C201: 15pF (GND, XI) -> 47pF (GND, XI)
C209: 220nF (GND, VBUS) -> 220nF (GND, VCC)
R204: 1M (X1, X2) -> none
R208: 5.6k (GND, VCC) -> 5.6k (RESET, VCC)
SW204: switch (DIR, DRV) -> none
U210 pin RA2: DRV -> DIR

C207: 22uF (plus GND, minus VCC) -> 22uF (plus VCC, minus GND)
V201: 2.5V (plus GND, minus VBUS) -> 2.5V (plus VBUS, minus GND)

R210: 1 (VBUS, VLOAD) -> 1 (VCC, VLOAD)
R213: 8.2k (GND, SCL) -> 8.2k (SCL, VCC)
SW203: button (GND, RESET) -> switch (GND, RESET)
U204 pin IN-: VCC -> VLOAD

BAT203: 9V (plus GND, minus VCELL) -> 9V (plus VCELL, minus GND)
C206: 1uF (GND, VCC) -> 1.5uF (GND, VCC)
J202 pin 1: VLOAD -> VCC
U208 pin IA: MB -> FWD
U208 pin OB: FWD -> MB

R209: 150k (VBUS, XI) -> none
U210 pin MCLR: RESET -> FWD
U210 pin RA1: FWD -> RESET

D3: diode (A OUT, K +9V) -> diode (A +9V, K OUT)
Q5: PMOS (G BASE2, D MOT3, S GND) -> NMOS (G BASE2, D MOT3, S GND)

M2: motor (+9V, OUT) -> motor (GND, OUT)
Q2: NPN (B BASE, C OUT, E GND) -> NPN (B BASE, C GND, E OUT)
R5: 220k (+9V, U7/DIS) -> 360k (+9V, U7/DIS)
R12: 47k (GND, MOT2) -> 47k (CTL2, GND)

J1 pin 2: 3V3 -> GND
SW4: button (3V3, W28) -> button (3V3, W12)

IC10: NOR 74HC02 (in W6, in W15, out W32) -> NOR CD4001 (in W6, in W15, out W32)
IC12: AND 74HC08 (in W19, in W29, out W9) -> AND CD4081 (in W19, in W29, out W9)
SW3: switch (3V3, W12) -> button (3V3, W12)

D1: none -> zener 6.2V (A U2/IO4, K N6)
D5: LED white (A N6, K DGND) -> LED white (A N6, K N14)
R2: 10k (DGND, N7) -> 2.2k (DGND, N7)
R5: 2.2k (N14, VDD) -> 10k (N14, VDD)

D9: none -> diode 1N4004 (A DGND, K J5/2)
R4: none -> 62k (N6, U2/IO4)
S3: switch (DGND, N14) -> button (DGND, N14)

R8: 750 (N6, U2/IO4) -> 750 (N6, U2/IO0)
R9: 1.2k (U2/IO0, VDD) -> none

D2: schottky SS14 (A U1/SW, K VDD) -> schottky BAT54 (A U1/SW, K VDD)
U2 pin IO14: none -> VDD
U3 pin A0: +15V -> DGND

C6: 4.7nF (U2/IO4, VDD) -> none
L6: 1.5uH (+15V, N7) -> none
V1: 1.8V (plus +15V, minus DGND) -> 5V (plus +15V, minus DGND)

● Try it
Reproduce every line in the data that has the word "DGND" in it.

● Reply
D5: LED white (A N6, K DGND) -> LED white (A N6, K N14)
R2: 10k (DGND, N7) -> 2.2k (DGND, N7)
D9: none -> diode 1N4004 (A DGND, K J5/2)
S3: switch (DGND, N14) -> button (DGND, N14)
U3 pin A0: +15V -> DGND
V1: 1.8V (plus +15V, minus DGND) -> 5V (plus +15V, minus DGND)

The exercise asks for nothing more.